_Task to carry out_. Will you output the entries below exactly, skipping every image they contain?
===
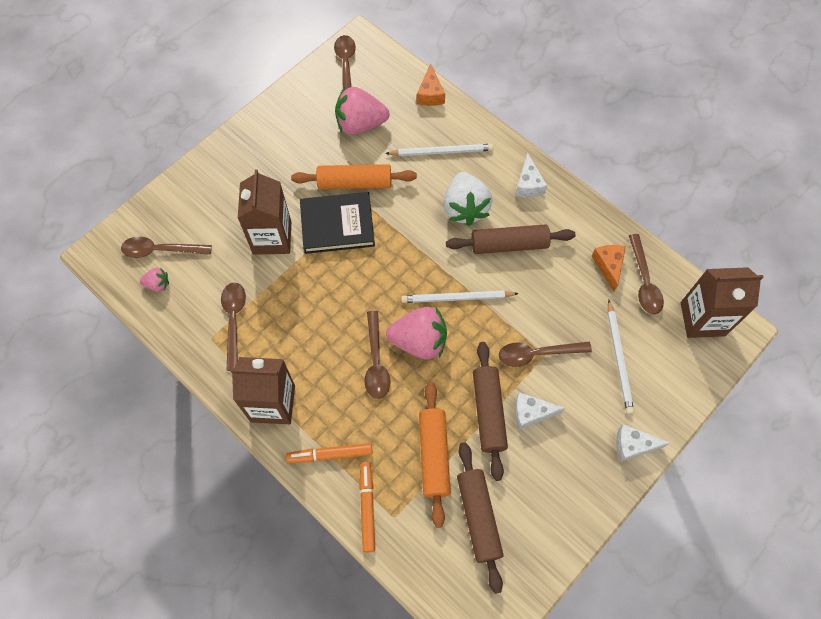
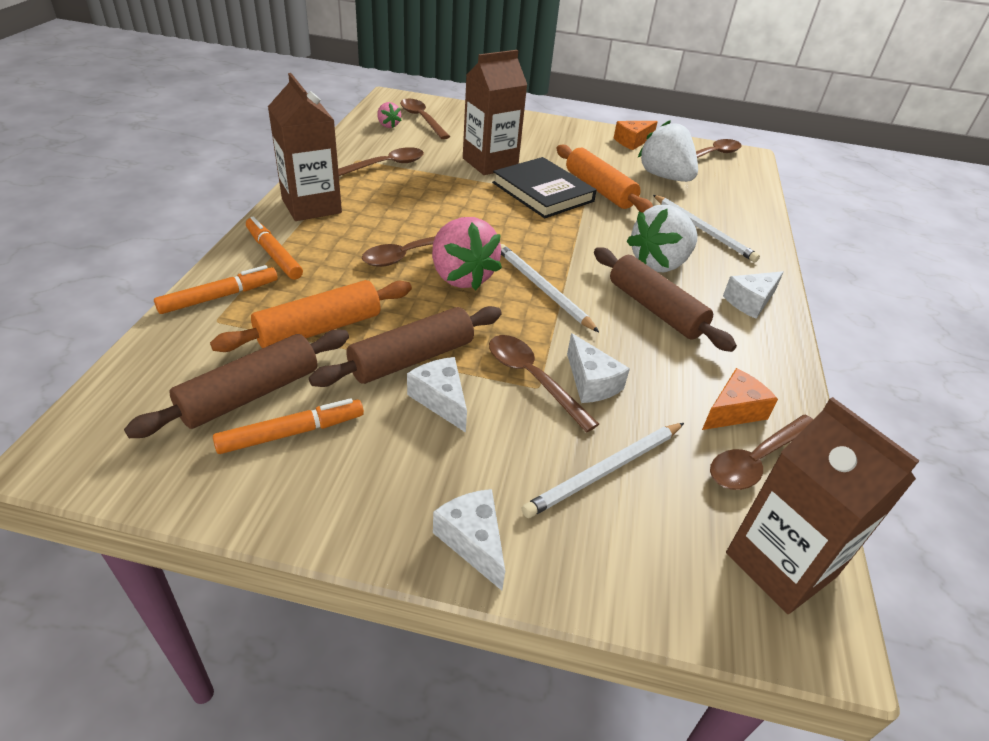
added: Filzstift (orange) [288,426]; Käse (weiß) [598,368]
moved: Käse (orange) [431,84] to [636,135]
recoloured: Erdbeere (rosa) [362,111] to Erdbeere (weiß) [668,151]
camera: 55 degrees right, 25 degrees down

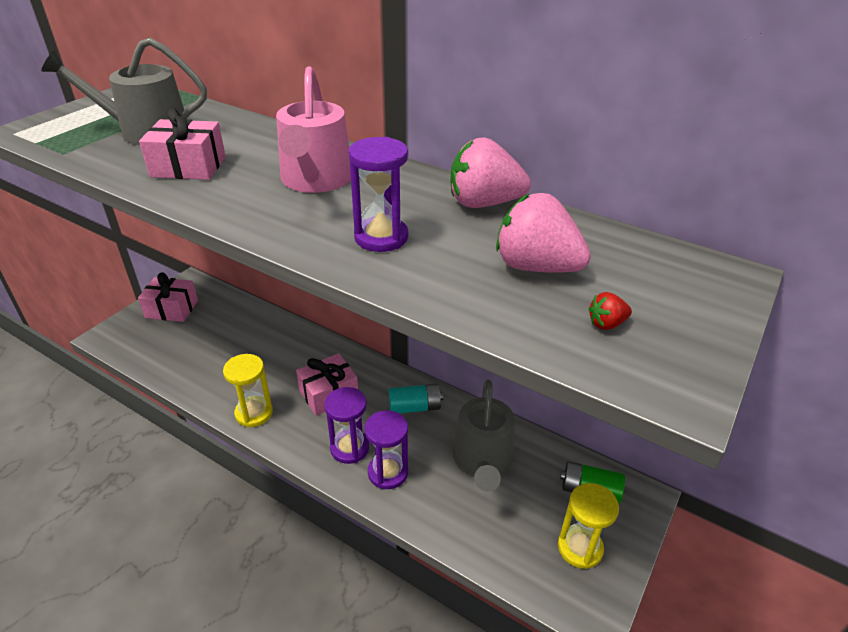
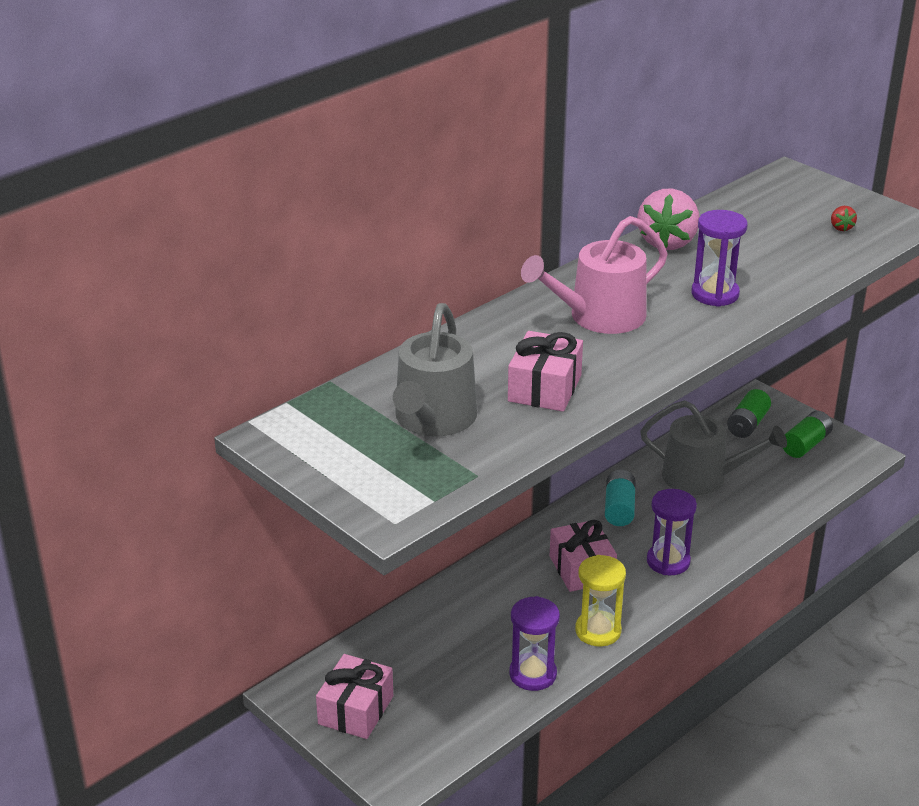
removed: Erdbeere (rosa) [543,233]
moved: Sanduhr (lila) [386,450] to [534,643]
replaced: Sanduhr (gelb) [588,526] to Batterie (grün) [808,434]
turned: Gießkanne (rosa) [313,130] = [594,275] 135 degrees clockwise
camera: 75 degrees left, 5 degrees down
===
_Your solution_.
added: Filzstift (orange) [288,426]; Käse (weiß) [598,368]
moved: Käse (orange) [431,84] to [636,135]
recoloured: Erdbeere (rosa) [362,111] to Erdbeere (weiß) [668,151]
camera: 55 degrees right, 25 degrees down

removed: Erdbeere (rosa) [543,233]
moved: Sanduhr (lila) [386,450] to [534,643]
replaced: Sanduhr (gelb) [588,526] to Batterie (grün) [808,434]
turned: Gießkanne (rosa) [313,130] = [594,275] 135 degrees clockwise
camera: 75 degrees left, 5 degrees down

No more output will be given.